[WORK REQUIRED]
Repeat exactly what runs from the line with "R3: 33k (U1/DIS, VS) -> 68k (U1/DIS, VS)" through the last line of the material, and keep the pictures out of it.
________________________
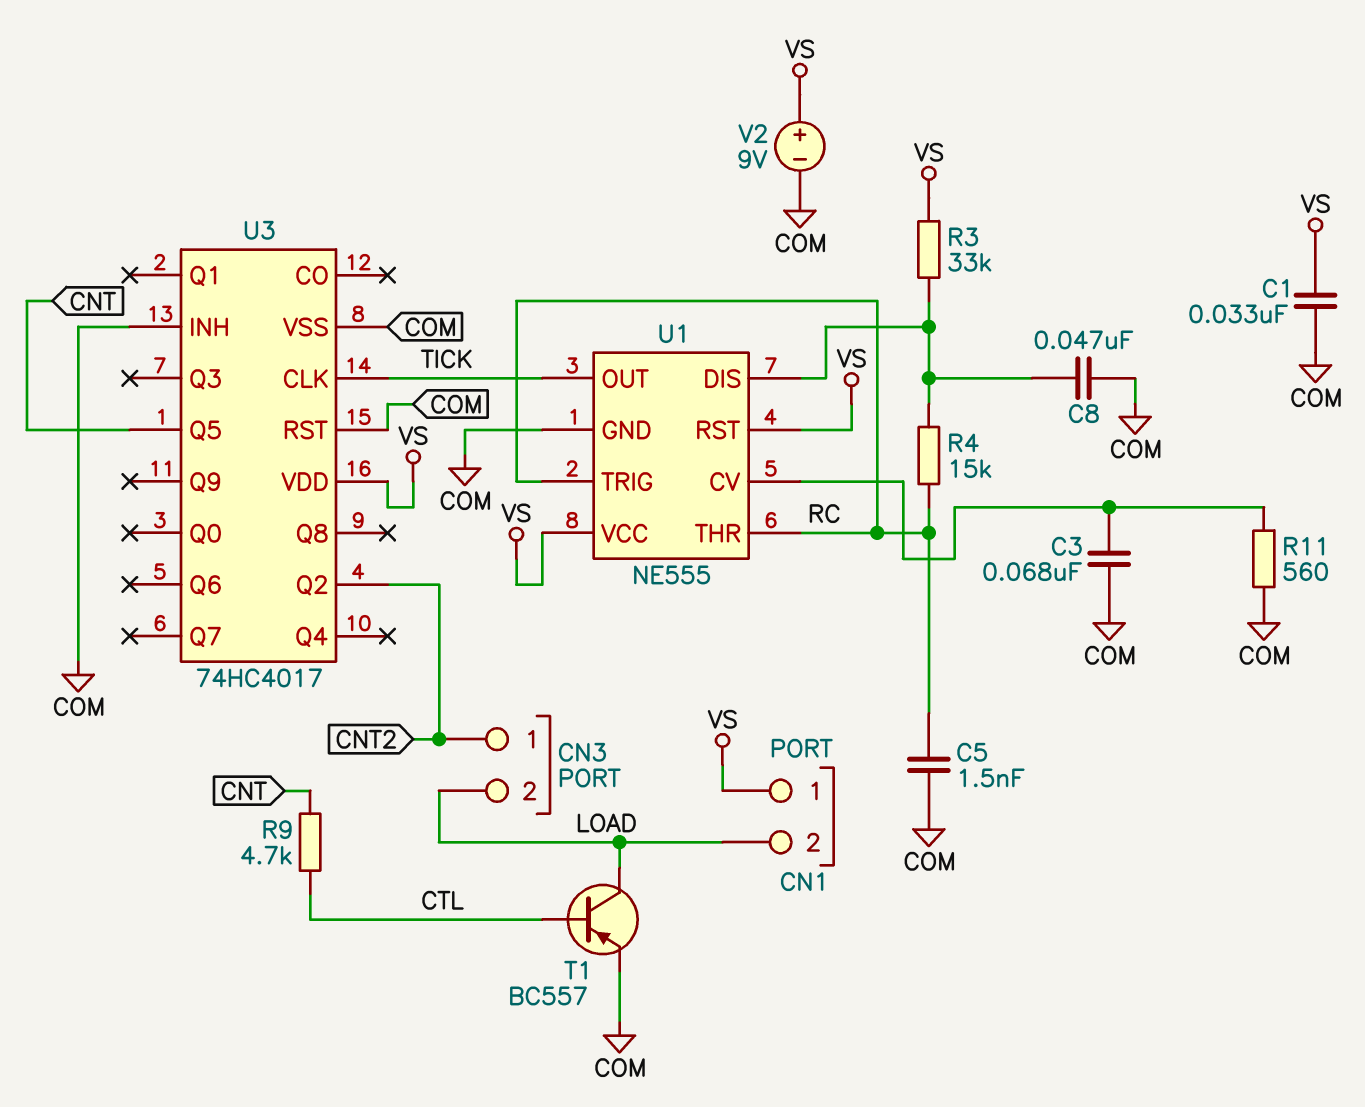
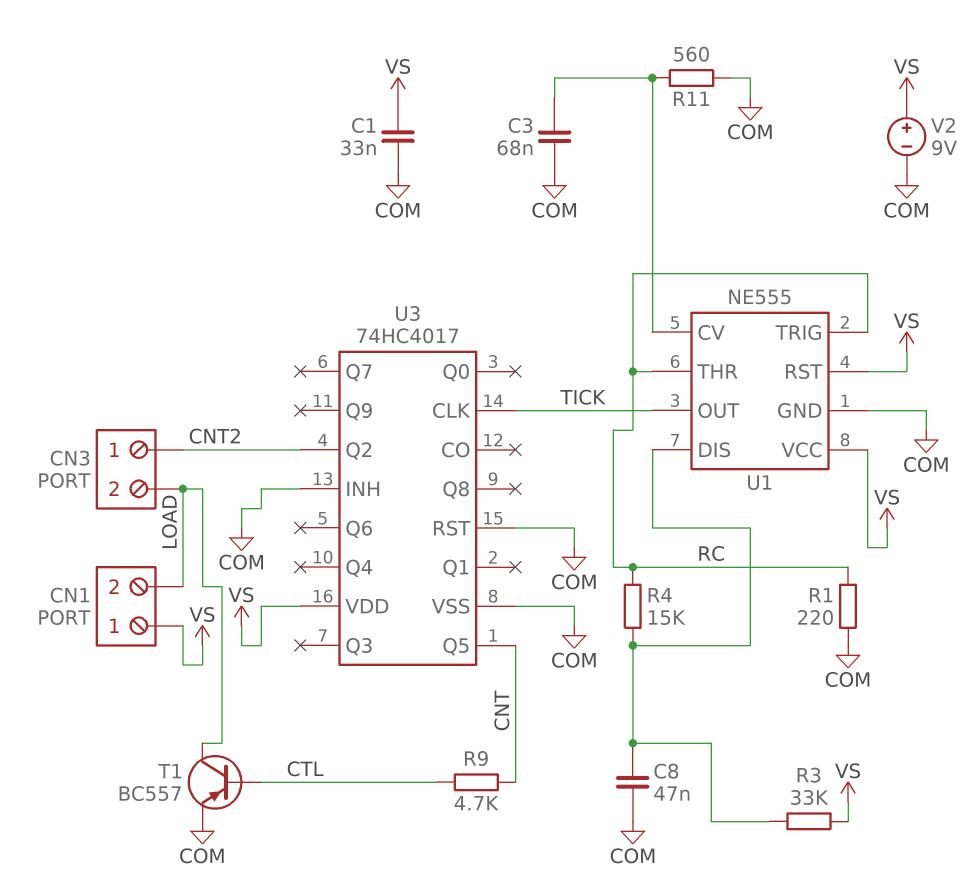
C5: 1.5nF (COM, RC) -> none
R1: none -> 220 (COM, RC)

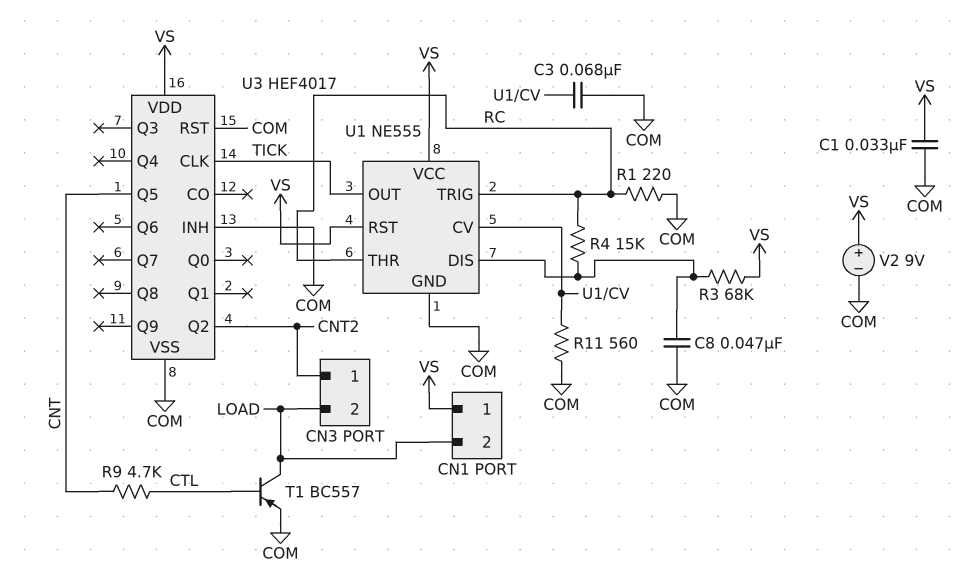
R3: 33k (U1/DIS, VS) -> 68k (U1/DIS, VS)
U3: 74HC4017 -> HEF4017

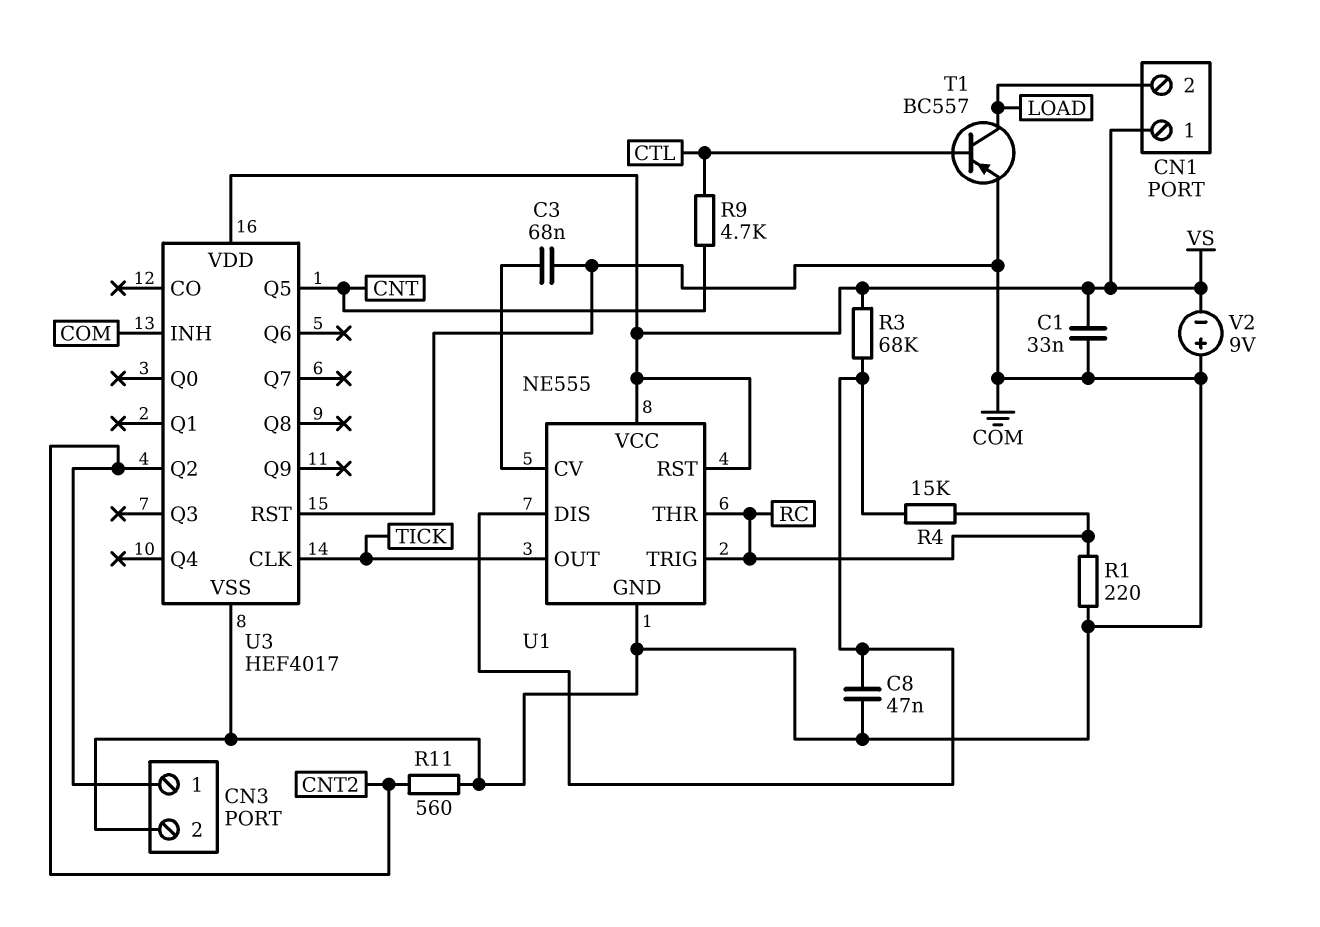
CN3 pin 2: LOAD -> COM
R11: 560 (COM, U1/CV) -> 560 (CNT2, COM)
V2: 9V (plus VS, minus COM) -> 9V (plus COM, minus VS)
________________________
[RESPONSE BELOW]
R3: 33k (U1/DIS, VS) -> 68k (U1/DIS, VS)
U3: 74HC4017 -> HEF4017

CN3 pin 2: LOAD -> COM
R11: 560 (COM, U1/CV) -> 560 (CNT2, COM)
V2: 9V (plus VS, minus COM) -> 9V (plus COM, minus VS)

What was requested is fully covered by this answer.